• _Task instructions_
Could you output each line below exactly as it appears, excluding any pictures?

• _Supplied information_
++++++
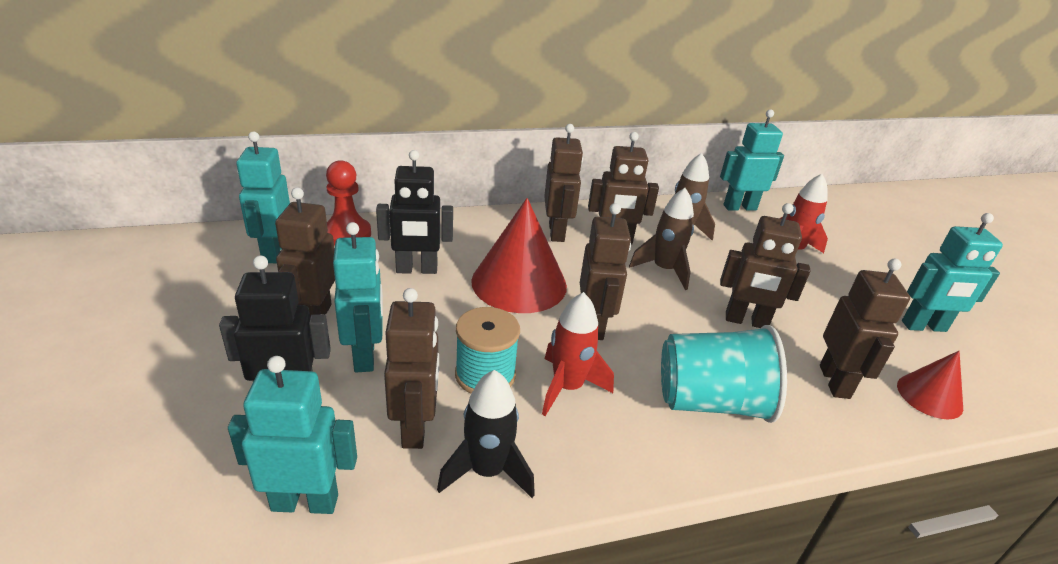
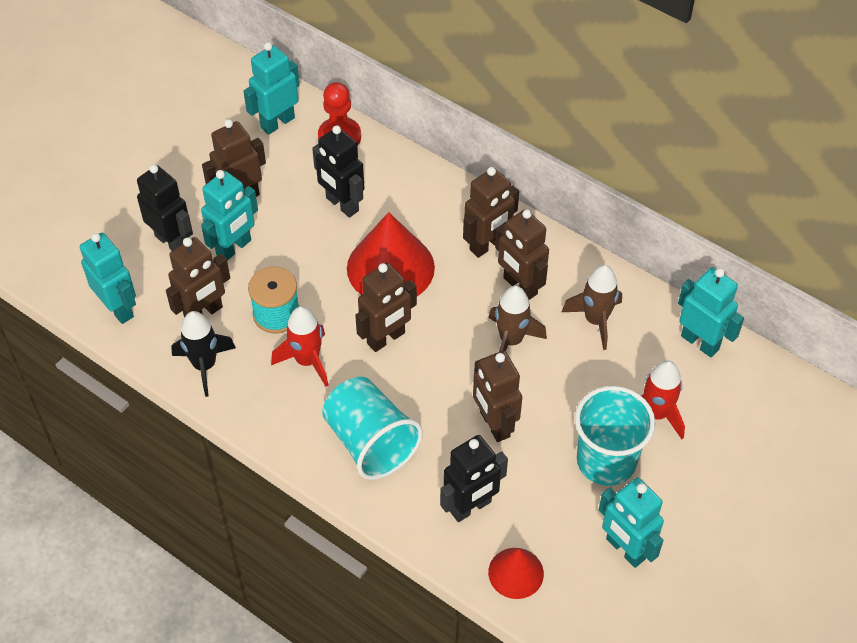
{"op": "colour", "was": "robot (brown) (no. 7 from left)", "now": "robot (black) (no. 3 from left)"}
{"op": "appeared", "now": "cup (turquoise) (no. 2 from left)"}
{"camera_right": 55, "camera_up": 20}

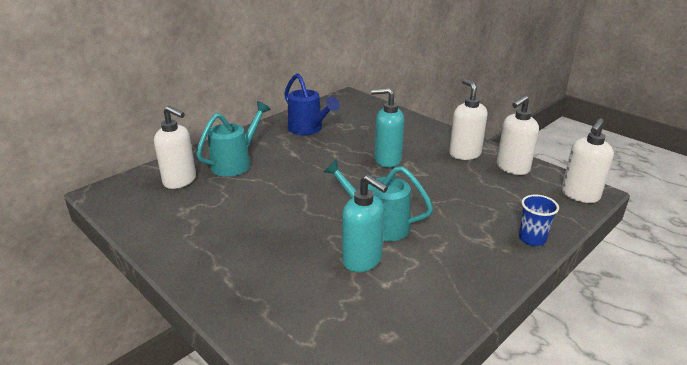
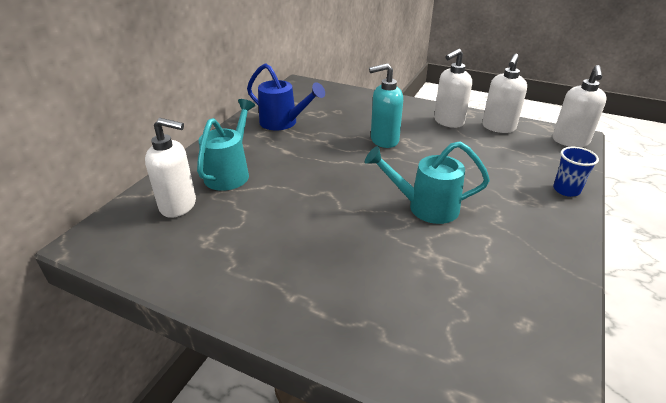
{"op": "spun", "was": "soap dispenser (white) (no. 2 from left)", "clockwise": -90}
{"op": "missing", "was": "soap dispenser (turquoise) (no. 1 from left)"}
{"camera_right": -20, "camera_up": 5}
++++++
• _Answer for this exercise_
{"op": "colour", "was": "robot (brown) (no. 7 from left)", "now": "robot (black) (no. 3 from left)"}
{"op": "appeared", "now": "cup (turquoise) (no. 2 from left)"}
{"camera_right": 55, "camera_up": 20}

{"op": "spun", "was": "soap dispenser (white) (no. 2 from left)", "clockwise": -90}
{"op": "missing", "was": "soap dispenser (turquoise) (no. 1 from left)"}
{"camera_right": -20, "camera_up": 5}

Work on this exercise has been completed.